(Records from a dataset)
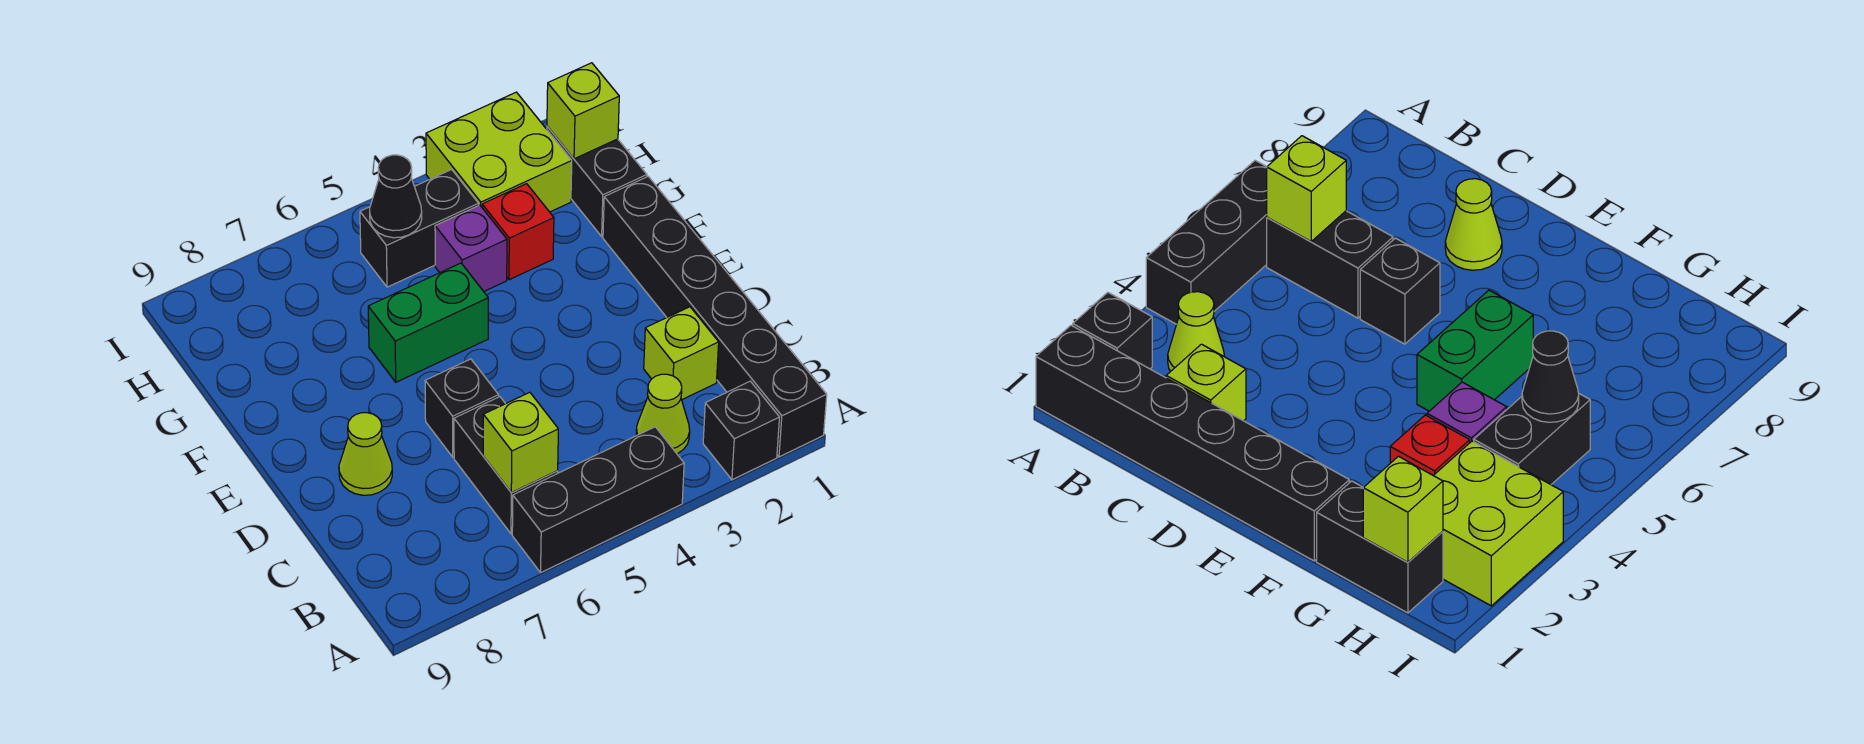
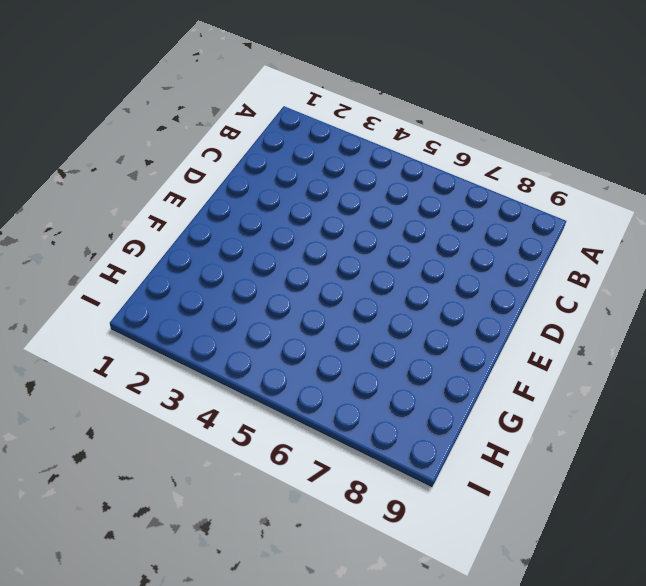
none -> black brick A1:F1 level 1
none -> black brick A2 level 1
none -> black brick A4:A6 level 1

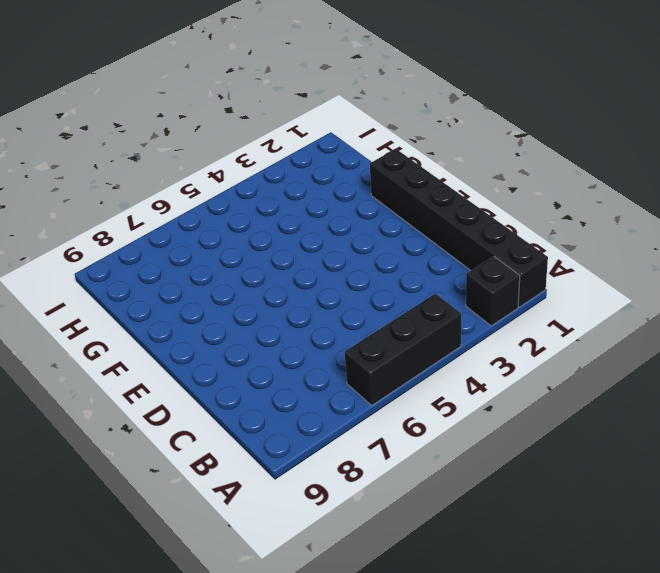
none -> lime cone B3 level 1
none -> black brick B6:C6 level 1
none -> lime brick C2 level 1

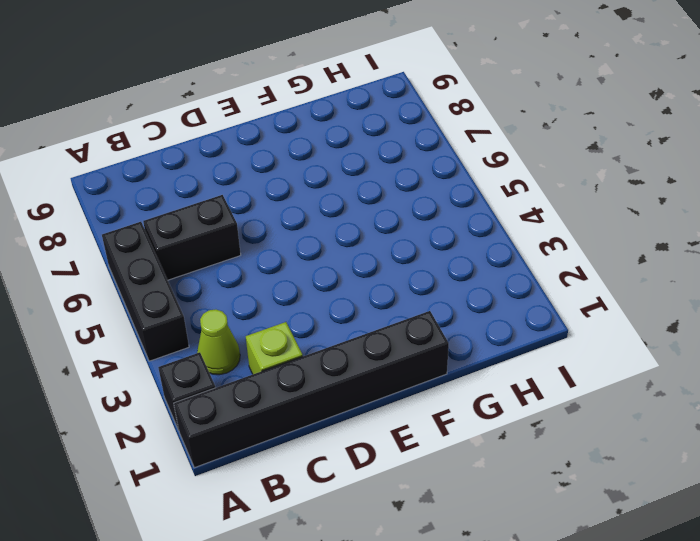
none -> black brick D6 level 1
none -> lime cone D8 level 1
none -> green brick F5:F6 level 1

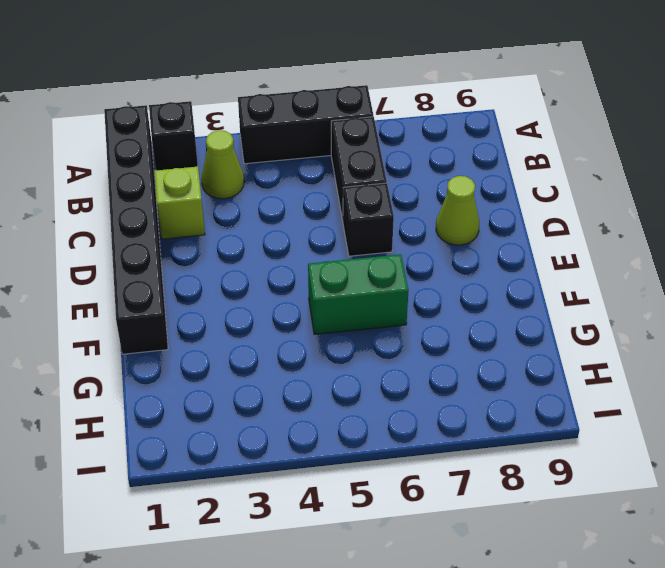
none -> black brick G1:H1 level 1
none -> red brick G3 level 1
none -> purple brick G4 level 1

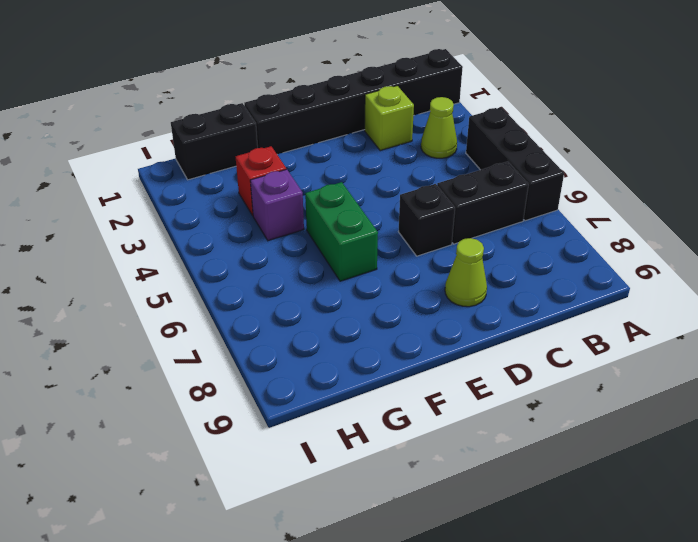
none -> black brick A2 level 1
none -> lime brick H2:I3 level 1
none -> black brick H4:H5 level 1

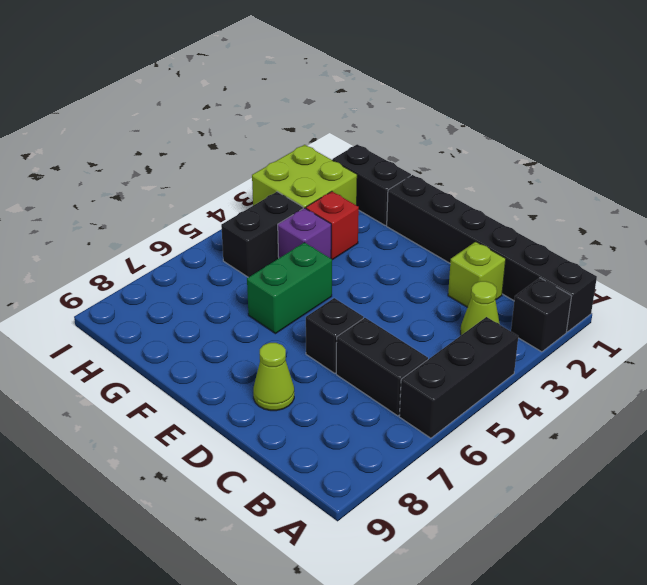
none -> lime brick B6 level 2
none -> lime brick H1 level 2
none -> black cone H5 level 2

* * *

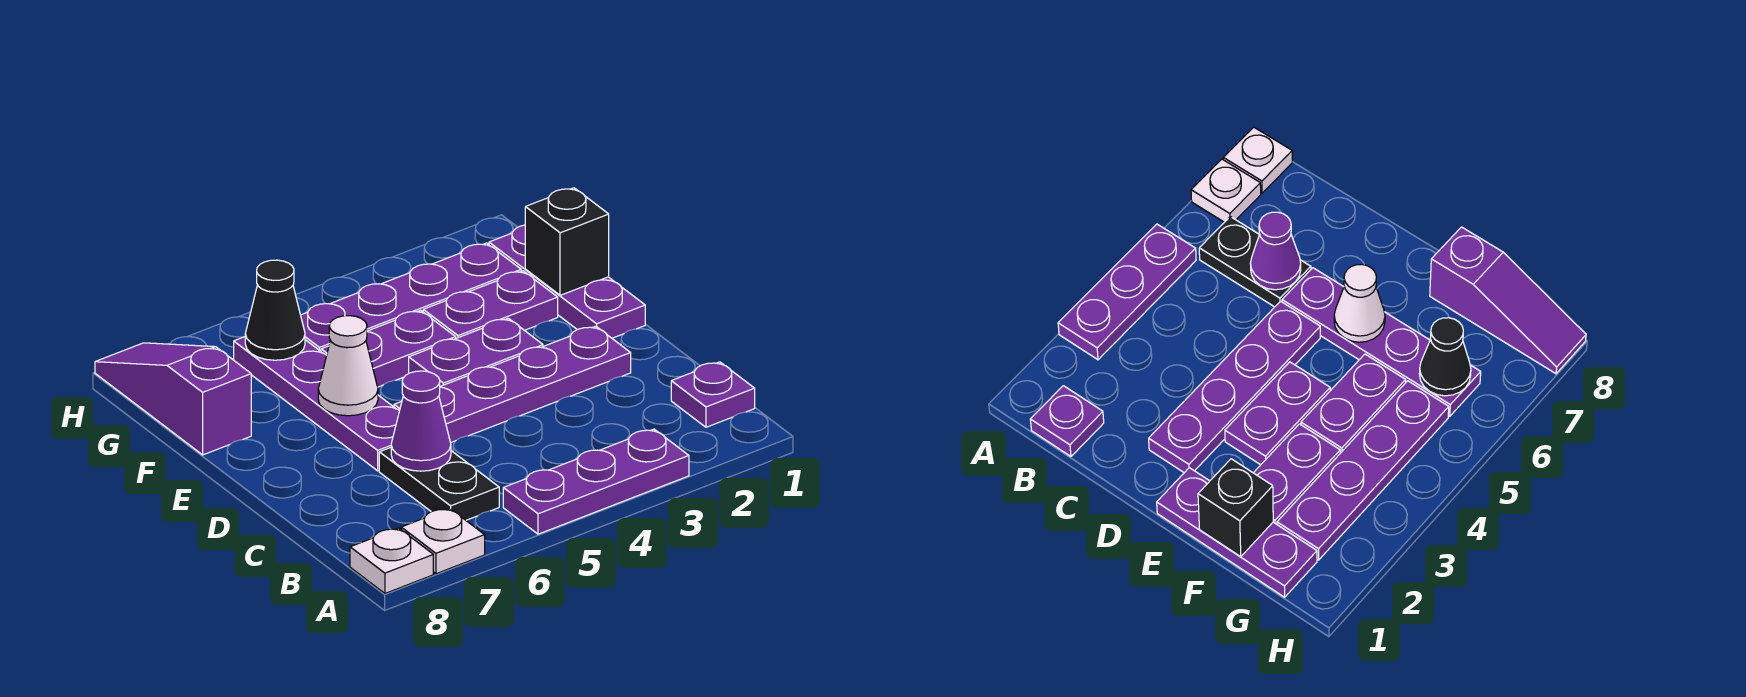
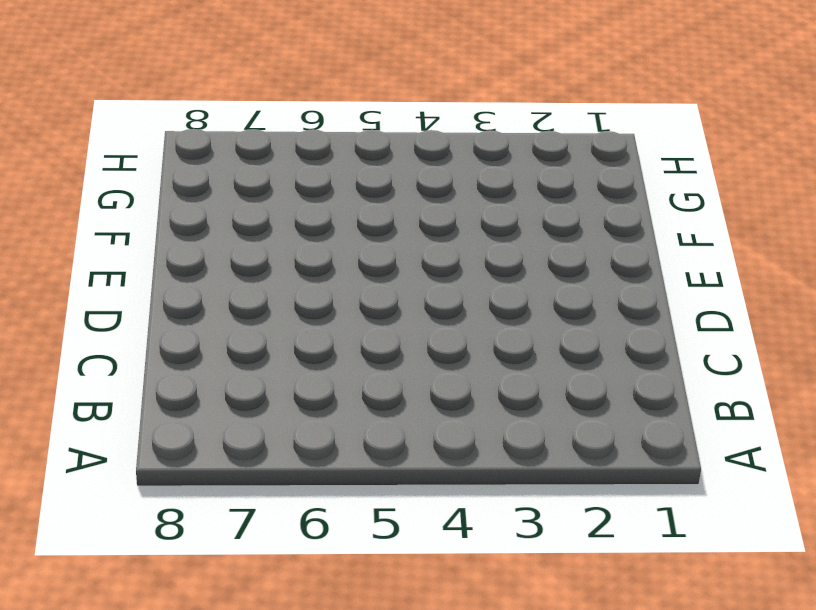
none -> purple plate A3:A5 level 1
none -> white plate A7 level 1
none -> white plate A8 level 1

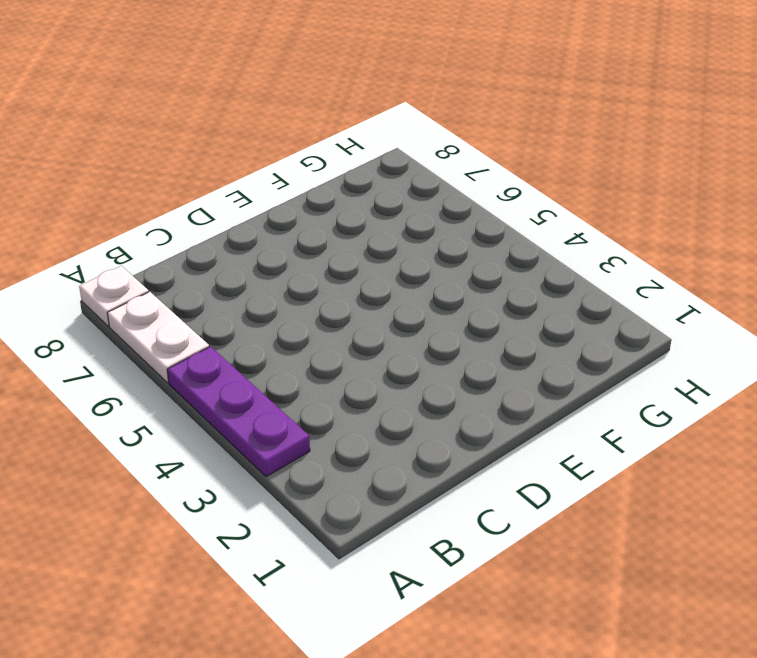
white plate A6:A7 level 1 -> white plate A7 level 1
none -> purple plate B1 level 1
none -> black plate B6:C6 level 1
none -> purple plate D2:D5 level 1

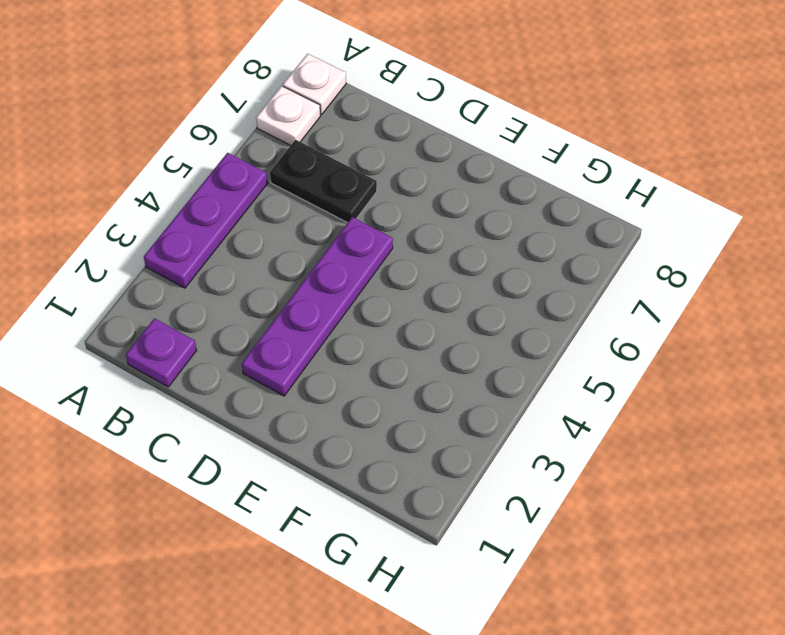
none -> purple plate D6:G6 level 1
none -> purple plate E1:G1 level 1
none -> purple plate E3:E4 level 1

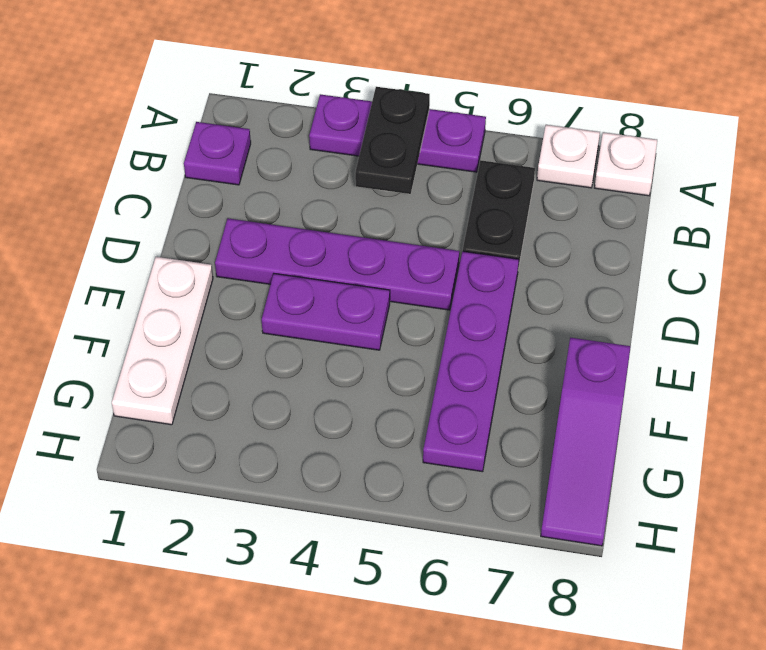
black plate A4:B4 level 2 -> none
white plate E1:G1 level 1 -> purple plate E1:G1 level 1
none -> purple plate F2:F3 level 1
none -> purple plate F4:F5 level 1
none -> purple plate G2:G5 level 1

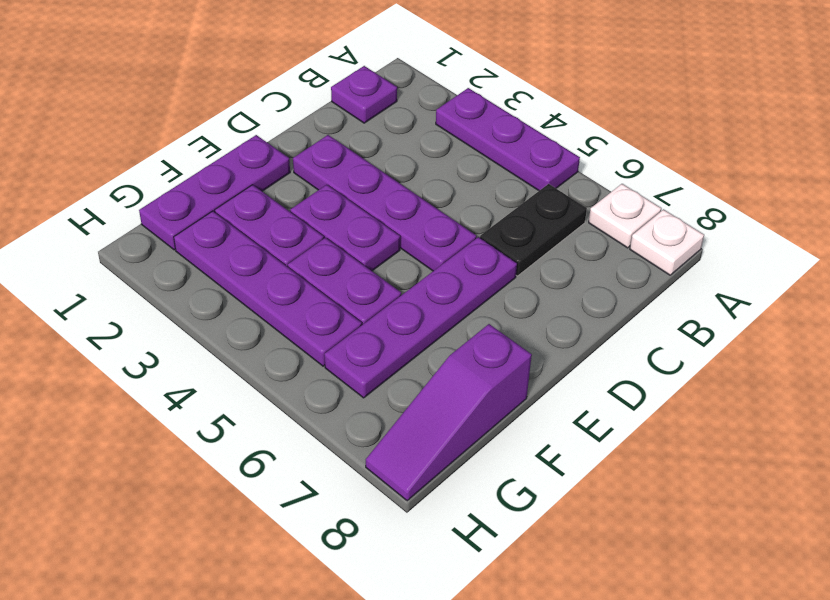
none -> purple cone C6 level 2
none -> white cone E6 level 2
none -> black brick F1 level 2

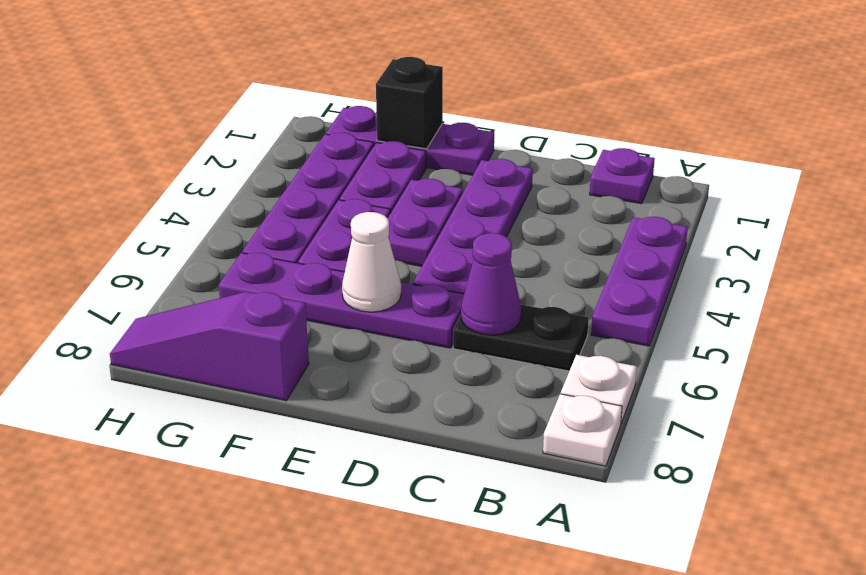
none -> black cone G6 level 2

...

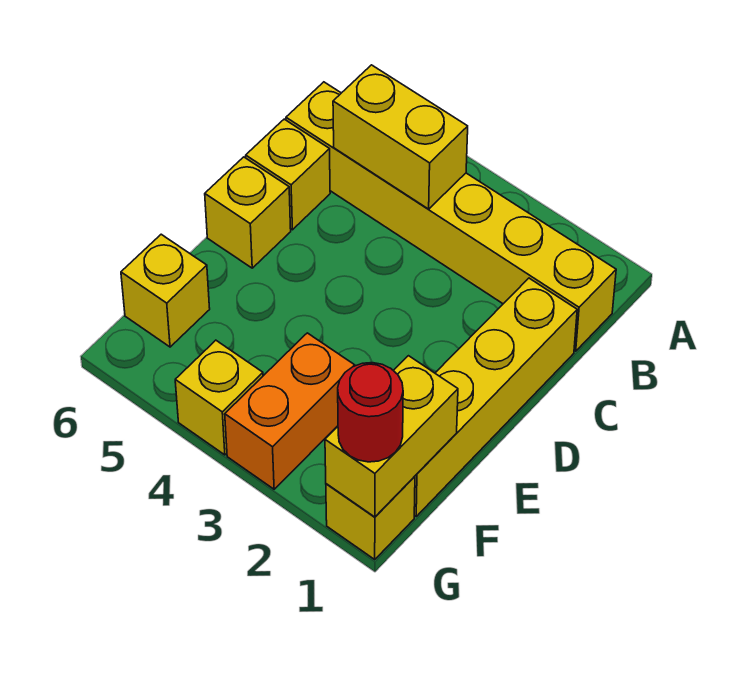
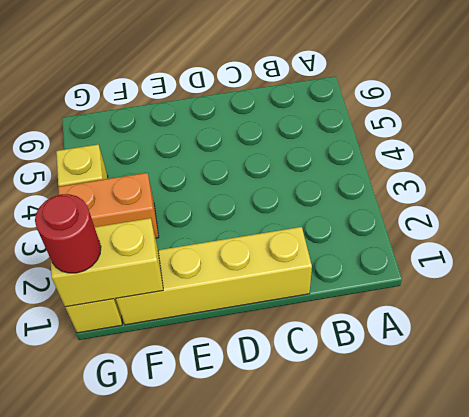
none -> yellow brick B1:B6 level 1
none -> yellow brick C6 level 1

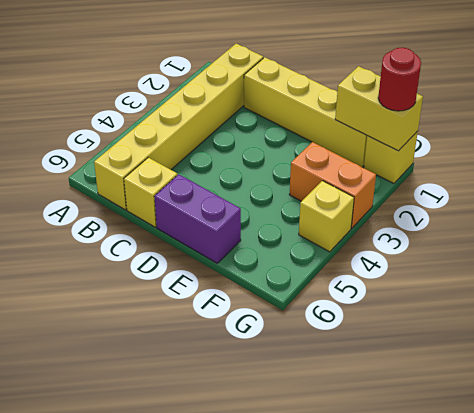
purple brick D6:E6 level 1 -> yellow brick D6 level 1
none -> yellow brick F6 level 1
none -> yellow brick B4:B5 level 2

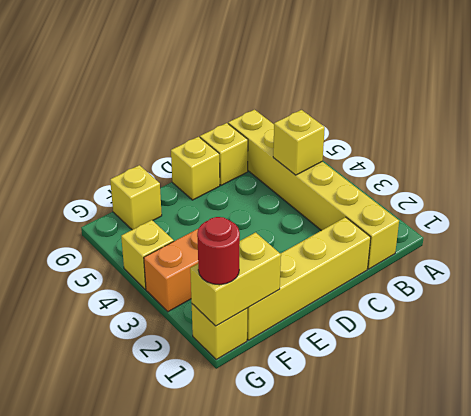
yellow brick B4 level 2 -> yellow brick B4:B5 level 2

Activity -
Give back the exact lines above, running from the one that has "none -> green brick F5:F6 level 1" through the one that has "none -> lime brick B6 level 2", with nothing added and no pictures.

Worked solution -
none -> green brick F5:F6 level 1

none -> black brick G1:H1 level 1
none -> red brick G3 level 1
none -> purple brick G4 level 1

none -> black brick A2 level 1
none -> lime brick H2:I3 level 1
none -> black brick H4:H5 level 1

none -> lime brick B6 level 2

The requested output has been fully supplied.